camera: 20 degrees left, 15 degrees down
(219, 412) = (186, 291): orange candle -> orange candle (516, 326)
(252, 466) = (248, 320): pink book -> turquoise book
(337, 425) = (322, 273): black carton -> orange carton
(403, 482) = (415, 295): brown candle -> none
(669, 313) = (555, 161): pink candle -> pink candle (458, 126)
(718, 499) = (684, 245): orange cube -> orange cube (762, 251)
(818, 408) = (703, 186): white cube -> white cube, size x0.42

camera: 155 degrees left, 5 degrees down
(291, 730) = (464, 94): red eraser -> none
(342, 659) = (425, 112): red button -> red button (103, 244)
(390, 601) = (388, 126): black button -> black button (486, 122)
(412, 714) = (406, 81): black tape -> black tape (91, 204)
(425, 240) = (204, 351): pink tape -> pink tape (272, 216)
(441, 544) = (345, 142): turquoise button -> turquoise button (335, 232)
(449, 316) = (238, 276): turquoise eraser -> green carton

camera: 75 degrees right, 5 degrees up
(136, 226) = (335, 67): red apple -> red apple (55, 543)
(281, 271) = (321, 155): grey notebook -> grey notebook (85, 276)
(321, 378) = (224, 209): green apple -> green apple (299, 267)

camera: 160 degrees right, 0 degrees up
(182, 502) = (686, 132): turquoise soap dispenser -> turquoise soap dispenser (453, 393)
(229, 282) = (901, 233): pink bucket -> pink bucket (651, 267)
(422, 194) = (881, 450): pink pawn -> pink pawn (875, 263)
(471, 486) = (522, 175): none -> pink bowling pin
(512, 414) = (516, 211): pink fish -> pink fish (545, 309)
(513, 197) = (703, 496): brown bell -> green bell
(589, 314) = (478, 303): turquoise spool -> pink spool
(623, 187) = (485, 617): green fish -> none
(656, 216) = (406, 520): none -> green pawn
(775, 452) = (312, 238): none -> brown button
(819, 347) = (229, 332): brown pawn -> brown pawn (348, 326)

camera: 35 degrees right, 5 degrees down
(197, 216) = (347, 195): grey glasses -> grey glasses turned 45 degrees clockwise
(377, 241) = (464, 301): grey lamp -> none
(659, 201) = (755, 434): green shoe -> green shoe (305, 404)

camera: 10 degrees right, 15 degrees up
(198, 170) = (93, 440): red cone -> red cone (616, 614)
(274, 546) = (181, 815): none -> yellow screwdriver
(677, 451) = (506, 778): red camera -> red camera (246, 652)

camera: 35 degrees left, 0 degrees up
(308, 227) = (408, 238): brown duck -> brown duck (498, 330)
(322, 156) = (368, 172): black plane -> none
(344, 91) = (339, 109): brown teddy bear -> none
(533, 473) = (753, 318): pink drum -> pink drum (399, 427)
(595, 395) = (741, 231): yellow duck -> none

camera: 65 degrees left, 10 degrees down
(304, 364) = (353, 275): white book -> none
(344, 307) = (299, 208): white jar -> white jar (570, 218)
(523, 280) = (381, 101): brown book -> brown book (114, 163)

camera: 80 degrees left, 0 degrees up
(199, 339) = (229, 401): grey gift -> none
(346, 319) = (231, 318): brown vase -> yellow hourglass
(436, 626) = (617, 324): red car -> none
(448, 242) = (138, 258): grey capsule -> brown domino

::::::::::

- AIM OF THE TASK -
Write every entry out again. Keep each one exact.

- TASK SOLUTION -
camera: 20 degrees left, 15 degrees down
(219, 412) = (186, 291): orange candle -> orange candle (516, 326)
(252, 466) = (248, 320): pink book -> turquoise book
(337, 425) = (322, 273): black carton -> orange carton
(403, 482) = (415, 295): brown candle -> none
(669, 313) = (555, 161): pink candle -> pink candle (458, 126)
(718, 499) = (684, 245): orange cube -> orange cube (762, 251)
(818, 408) = (703, 186): white cube -> white cube, size x0.42

camera: 155 degrees left, 5 degrees down
(291, 730) = (464, 94): red eraser -> none
(342, 659) = (425, 112): red button -> red button (103, 244)
(390, 601) = (388, 126): black button -> black button (486, 122)
(412, 714) = (406, 81): black tape -> black tape (91, 204)
(425, 240) = (204, 351): pink tape -> pink tape (272, 216)
(441, 544) = (345, 142): turquoise button -> turquoise button (335, 232)
(449, 316) = (238, 276): turquoise eraser -> green carton

camera: 75 degrees right, 5 degrees up
(136, 226) = (335, 67): red apple -> red apple (55, 543)
(281, 271) = (321, 155): grey notebook -> grey notebook (85, 276)
(321, 378) = (224, 209): green apple -> green apple (299, 267)

camera: 160 degrees right, 0 degrees up
(182, 502) = (686, 132): turquoise soap dispenser -> turquoise soap dispenser (453, 393)
(229, 282) = (901, 233): pink bucket -> pink bucket (651, 267)
(422, 194) = (881, 450): pink pawn -> pink pawn (875, 263)
(471, 486) = (522, 175): none -> pink bowling pin
(512, 414) = (516, 211): pink fish -> pink fish (545, 309)
(513, 197) = (703, 496): brown bell -> green bell
(589, 314) = (478, 303): turquoise spool -> pink spool
(623, 187) = (485, 617): green fish -> none
(656, 216) = (406, 520): none -> green pawn
(775, 452) = (312, 238): none -> brown button
(819, 347) = (229, 332): brown pawn -> brown pawn (348, 326)

camera: 35 degrees right, 5 degrees down
(197, 216) = (347, 195): grey glasses -> grey glasses turned 45 degrees clockwise
(377, 241) = (464, 301): grey lamp -> none
(659, 201) = (755, 434): green shoe -> green shoe (305, 404)

camera: 10 degrees right, 15 degrees up
(198, 170) = (93, 440): red cone -> red cone (616, 614)
(274, 546) = (181, 815): none -> yellow screwdriver
(677, 451) = (506, 778): red camera -> red camera (246, 652)

camera: 35 degrees left, 0 degrees up
(308, 227) = (408, 238): brown duck -> brown duck (498, 330)
(322, 156) = (368, 172): black plane -> none
(344, 91) = (339, 109): brown teddy bear -> none
(533, 473) = (753, 318): pink drum -> pink drum (399, 427)
(595, 395) = (741, 231): yellow duck -> none

camera: 65 degrees left, 10 degrees down
(304, 364) = (353, 275): white book -> none
(344, 307) = (299, 208): white jar -> white jar (570, 218)
(523, 280) = (381, 101): brown book -> brown book (114, 163)

camera: 80 degrees left, 0 degrees up
(199, 339) = (229, 401): grey gift -> none
(346, 319) = (231, 318): brown vase -> yellow hourglass
(436, 626) = (617, 324): red car -> none
(448, 242) = (138, 258): grey capsule -> brown domino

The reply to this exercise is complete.